_WHAT THE TASK REQUIRES_.
Can you duplicate every one of the records below word for word, omitting the pictures from your copy?
─── PROVIDED DATA ───
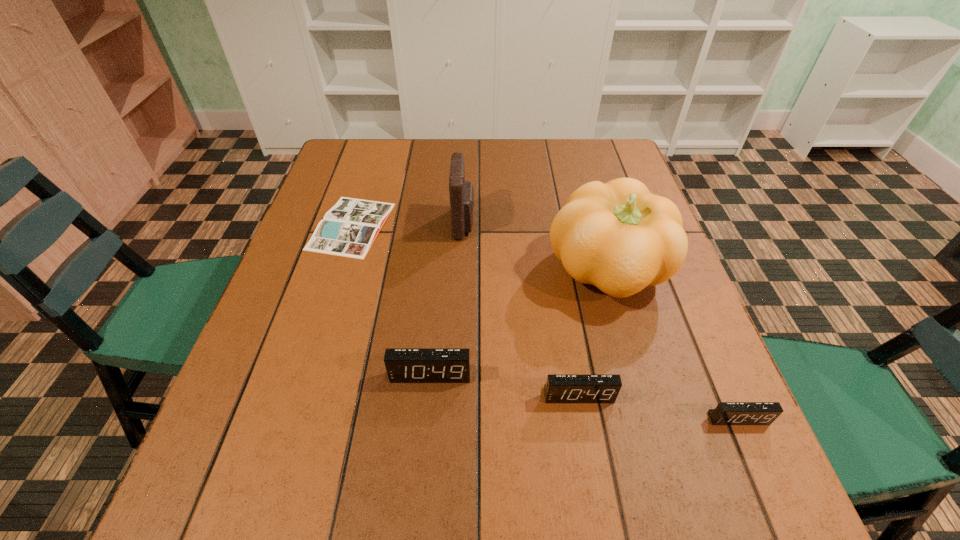
In order to click on the third tallest object in this screenshot , I will do `click(402, 365)`.

Where is `the farthest alarm clock`? This screenshot has height=540, width=960. the farthest alarm clock is located at coordinates (402, 365).

This screenshot has height=540, width=960. I want to click on the fourth tallest object, so click(559, 388).

Find the location of a particular element. the fifth farthest object is located at coordinates (559, 388).

At what (x,y) coordinates should I click in order to perform the action: click on the shortest alarm clock. Please return your answer as a coordinate pair (x, y). The image size is (960, 540). Looking at the image, I should click on (726, 413).

What are the coordinates of `the rightmost alarm clock` in the screenshot? It's located at (726, 413).

I want to click on the second tallest object, so click(x=461, y=192).

Where is `pumpkin`? pumpkin is located at coordinates (618, 236).

The width and height of the screenshot is (960, 540). What are the coordinates of `book` in the screenshot? It's located at (349, 228).

Identify the location of the leftmost object. The height and width of the screenshot is (540, 960). (349, 228).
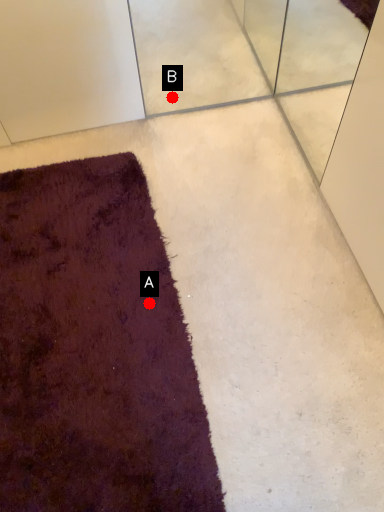
Question: Two points are circled on the image, labeled by A and B beside each circle. Which of the following is the closest to the observer?

Choices:
 (A) A is closer
 (B) B is closer

Answer: (A)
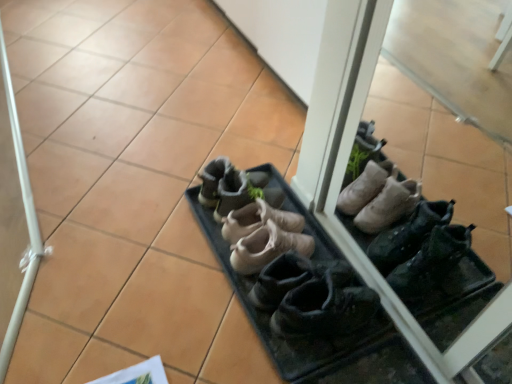
Question: Based on their positions, is black leather shoes at center, arranged as the 5th footwear when viewed from the back, located to the left or right of tan suede shoes at center, which ranks as the 3th footwear in back-to-front order?

Choices:
 (A) left
 (B) right

Answer: (B)

Question: Considering their positions, is black leather shoes at center, arranged as the 5th footwear when viewed from the back, located in front of or behind tan suede shoes at center, which ranks as the 3th footwear in back-to-front order?

Choices:
 (A) behind
 (B) front

Answer: (B)

Question: Which of these objects is positioned farthest from the tan suede shoes at center, the 3th footwear viewed from the front?

Choices:
 (A) leather boots at center, the fourth footwear when ordered from back to front
 (B) leather boots at center, arranged as the second footwear when viewed from the back
 (C) leather boots at center, the 5th footwear in the front-to-back sequence
 (D) black leather shoes at center, arranged as the 5th footwear when viewed from the back

Answer: (D)

Question: Based on their relative distances, which object is farther from the black leather shoes at center, arranged as the 5th footwear when viewed from the back?

Choices:
 (A) leather boots at center, the fourth footwear when ordered from back to front
 (B) tan suede shoes at center, the 3th footwear viewed from the front
 (C) leather boots at center, the fourth footwear viewed from the front
 (D) leather boots at center, which appears as the first footwear when viewed from the back

Answer: (D)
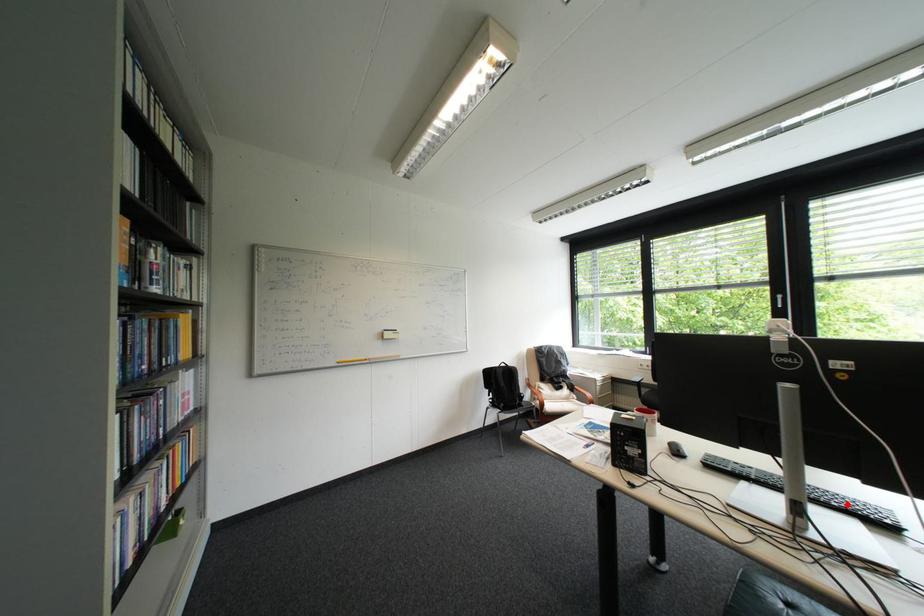
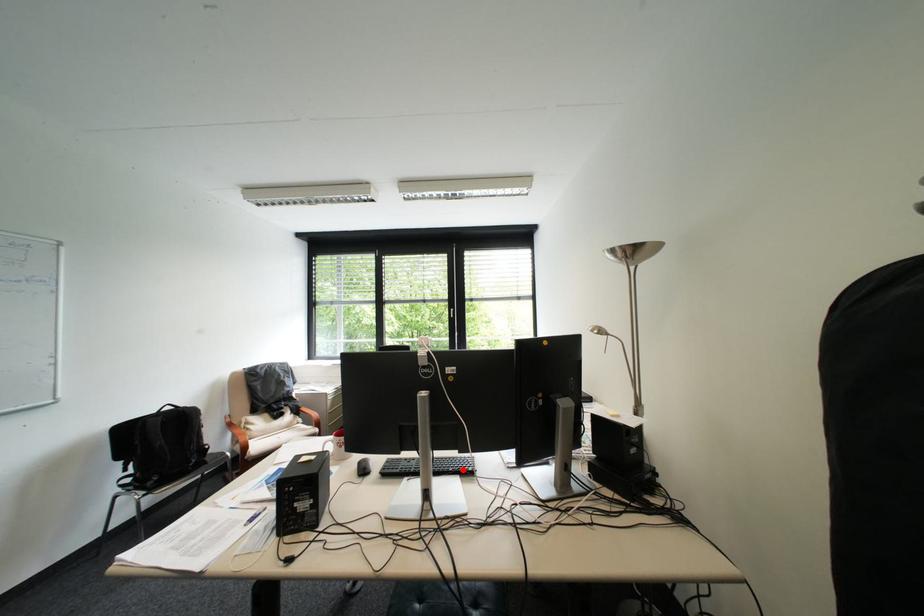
───
_YOUR RESPONSE_.
In order to click on the third tallest object in this screenshot , I will do `click(402, 365)`.

Where is `the farthest alarm clock`? This screenshot has height=540, width=960. the farthest alarm clock is located at coordinates (402, 365).

This screenshot has height=540, width=960. I want to click on the fourth tallest object, so click(559, 388).

Find the location of a particular element. the fifth farthest object is located at coordinates (559, 388).

At what (x,y) coordinates should I click in order to perform the action: click on the shortest alarm clock. Please return your answer as a coordinate pair (x, y). The image size is (960, 540). Looking at the image, I should click on (726, 413).

What are the coordinates of `the rightmost alarm clock` in the screenshot? It's located at (726, 413).

I want to click on the second tallest object, so click(x=461, y=192).

Where is `pumpkin`? pumpkin is located at coordinates (618, 236).

The width and height of the screenshot is (960, 540). What are the coordinates of `book` in the screenshot? It's located at (349, 228).

Identify the location of the leftmost object. The height and width of the screenshot is (540, 960). (349, 228).
Question: Two points are circled on the image, labeled by A and B beside each circle. Which of the following is the closest to the observer?

Choices:
 (A) A is closer
 (B) B is closer

Answer: (A)
Question: Based on their positions, is black leather shoes at center, arranged as the 5th footwear when viewed from the back, located to the left or right of tan suede shoes at center, which ranks as the 3th footwear in back-to-front order?

Choices:
 (A) left
 (B) right

Answer: (B)

Question: Considering their positions, is black leather shoes at center, arranged as the 5th footwear when viewed from the back, located in front of or behind tan suede shoes at center, which ranks as the 3th footwear in back-to-front order?

Choices:
 (A) behind
 (B) front

Answer: (B)

Question: Which of these objects is positioned farthest from the tan suede shoes at center, the 3th footwear viewed from the front?

Choices:
 (A) leather boots at center, the fourth footwear when ordered from back to front
 (B) leather boots at center, arranged as the second footwear when viewed from the back
 (C) leather boots at center, the 5th footwear in the front-to-back sequence
 (D) black leather shoes at center, arranged as the 5th footwear when viewed from the back

Answer: (D)

Question: Based on their relative distances, which object is farther from the black leather shoes at center, arranged as the 5th footwear when viewed from the back?

Choices:
 (A) leather boots at center, the fourth footwear when ordered from back to front
 (B) tan suede shoes at center, the 3th footwear viewed from the front
 (C) leather boots at center, the fourth footwear viewed from the front
 (D) leather boots at center, which appears as the first footwear when viewed from the back

Answer: (D)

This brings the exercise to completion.